SUPPLIED DATA below:
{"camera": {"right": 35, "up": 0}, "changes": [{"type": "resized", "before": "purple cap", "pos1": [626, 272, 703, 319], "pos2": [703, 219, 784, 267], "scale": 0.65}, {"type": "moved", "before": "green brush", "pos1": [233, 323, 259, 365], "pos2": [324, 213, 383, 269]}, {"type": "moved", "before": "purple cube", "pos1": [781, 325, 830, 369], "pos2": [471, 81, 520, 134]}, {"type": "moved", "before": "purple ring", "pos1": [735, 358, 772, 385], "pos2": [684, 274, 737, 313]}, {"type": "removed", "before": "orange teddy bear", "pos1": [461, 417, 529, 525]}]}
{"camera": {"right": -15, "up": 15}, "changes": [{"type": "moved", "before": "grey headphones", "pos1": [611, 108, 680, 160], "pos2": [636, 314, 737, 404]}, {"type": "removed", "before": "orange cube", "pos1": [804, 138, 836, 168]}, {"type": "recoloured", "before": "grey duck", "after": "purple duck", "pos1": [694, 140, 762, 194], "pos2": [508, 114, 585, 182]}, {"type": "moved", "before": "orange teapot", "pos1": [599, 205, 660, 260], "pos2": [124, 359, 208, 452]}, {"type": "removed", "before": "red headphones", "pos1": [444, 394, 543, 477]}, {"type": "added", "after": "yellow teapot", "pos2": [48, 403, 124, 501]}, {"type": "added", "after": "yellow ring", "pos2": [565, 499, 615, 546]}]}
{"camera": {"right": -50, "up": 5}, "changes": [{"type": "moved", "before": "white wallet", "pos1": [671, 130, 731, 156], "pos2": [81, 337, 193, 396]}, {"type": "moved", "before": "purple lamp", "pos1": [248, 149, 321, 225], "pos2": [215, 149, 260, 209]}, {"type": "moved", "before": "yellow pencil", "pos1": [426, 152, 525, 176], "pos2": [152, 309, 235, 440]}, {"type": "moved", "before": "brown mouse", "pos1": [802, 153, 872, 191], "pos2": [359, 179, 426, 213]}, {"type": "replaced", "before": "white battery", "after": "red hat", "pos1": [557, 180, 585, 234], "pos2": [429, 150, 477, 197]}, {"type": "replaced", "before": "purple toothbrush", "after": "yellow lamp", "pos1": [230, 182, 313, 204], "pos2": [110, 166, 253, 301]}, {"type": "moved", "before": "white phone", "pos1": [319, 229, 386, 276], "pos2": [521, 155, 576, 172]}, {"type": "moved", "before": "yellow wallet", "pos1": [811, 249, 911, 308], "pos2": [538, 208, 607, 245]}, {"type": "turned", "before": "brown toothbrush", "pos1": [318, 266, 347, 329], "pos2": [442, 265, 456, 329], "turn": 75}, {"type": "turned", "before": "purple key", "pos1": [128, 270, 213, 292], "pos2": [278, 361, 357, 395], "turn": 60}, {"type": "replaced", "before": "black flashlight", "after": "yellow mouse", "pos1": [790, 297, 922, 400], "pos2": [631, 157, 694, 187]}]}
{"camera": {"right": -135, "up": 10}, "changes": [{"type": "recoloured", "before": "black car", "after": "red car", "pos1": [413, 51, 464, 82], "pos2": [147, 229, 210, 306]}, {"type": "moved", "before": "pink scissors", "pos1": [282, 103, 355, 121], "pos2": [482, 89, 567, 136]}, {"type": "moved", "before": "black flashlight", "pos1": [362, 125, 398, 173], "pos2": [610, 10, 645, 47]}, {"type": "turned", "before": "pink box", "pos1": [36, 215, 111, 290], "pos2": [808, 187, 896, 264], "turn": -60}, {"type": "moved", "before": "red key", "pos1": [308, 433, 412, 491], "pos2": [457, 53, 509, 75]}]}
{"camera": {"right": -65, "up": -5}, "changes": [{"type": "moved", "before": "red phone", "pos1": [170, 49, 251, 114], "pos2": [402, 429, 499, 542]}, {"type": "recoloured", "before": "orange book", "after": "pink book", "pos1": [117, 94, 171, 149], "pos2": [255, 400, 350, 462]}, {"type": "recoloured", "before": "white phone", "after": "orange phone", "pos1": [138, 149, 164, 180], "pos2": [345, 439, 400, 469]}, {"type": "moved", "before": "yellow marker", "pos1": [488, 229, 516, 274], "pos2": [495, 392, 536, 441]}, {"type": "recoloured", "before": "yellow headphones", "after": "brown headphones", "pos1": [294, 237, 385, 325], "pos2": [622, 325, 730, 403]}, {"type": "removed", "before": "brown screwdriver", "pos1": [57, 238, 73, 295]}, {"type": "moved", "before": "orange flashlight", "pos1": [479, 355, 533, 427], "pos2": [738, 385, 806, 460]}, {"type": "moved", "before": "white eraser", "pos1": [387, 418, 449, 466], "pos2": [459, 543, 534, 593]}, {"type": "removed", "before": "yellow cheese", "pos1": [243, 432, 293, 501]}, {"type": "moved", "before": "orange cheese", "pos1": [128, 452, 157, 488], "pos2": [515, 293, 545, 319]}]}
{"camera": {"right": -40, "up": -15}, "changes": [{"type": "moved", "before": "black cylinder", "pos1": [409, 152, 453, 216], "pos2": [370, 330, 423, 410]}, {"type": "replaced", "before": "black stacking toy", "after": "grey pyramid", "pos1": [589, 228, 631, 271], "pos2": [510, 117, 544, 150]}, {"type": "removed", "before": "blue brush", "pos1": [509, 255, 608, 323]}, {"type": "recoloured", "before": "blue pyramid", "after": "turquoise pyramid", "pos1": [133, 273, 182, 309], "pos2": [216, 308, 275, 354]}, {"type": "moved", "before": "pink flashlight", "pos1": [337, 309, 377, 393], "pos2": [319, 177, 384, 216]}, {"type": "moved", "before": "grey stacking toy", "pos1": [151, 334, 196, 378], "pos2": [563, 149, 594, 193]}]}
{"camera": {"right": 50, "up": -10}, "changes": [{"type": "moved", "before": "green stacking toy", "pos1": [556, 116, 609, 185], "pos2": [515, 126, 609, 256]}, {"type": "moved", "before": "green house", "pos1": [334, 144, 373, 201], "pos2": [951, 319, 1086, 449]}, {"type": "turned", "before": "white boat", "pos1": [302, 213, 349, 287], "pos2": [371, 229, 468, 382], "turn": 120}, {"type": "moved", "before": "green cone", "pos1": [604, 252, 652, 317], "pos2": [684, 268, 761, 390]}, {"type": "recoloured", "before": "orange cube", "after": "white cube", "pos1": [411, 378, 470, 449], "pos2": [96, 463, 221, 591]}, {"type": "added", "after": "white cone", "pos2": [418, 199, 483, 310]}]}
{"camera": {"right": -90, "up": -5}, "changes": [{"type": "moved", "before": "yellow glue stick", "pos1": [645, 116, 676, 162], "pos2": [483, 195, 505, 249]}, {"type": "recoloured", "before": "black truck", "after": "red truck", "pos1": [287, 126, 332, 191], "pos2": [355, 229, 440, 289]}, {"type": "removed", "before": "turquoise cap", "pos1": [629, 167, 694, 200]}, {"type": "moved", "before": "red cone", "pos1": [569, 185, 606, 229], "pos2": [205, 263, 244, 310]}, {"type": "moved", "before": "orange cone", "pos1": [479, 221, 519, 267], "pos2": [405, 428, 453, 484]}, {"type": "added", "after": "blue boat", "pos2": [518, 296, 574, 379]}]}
End of SUPPLIED DATA.
§ **INSTRUCTIONS FOR THE TASK**
Locate the word "ring" in the records and collect each line it appears in.

§ **SOLUTION**
{"camera": {"right": 35, "up": 0}, "changes": [{"type": "resized", "before": "purple cap", "pos1": [626, 272, 703, 319], "pos2": [703, 219, 784, 267], "scale": 0.65}, {"type": "moved", "before": "green brush", "pos1": [233, 323, 259, 365], "pos2": [324, 213, 383, 269]}, {"type": "moved", "before": "purple cube", "pos1": [781, 325, 830, 369], "pos2": [471, 81, 520, 134]}, {"type": "moved", "before": "purple ring", "pos1": [735, 358, 772, 385], "pos2": [684, 274, 737, 313]}, {"type": "removed", "before": "orange teddy bear", "pos1": [461, 417, 529, 525]}]}
{"camera": {"right": -15, "up": 15}, "changes": [{"type": "moved", "before": "grey headphones", "pos1": [611, 108, 680, 160], "pos2": [636, 314, 737, 404]}, {"type": "removed", "before": "orange cube", "pos1": [804, 138, 836, 168]}, {"type": "recoloured", "before": "grey duck", "after": "purple duck", "pos1": [694, 140, 762, 194], "pos2": [508, 114, 585, 182]}, {"type": "moved", "before": "orange teapot", "pos1": [599, 205, 660, 260], "pos2": [124, 359, 208, 452]}, {"type": "removed", "before": "red headphones", "pos1": [444, 394, 543, 477]}, {"type": "added", "after": "yellow teapot", "pos2": [48, 403, 124, 501]}, {"type": "added", "after": "yellow ring", "pos2": [565, 499, 615, 546]}]}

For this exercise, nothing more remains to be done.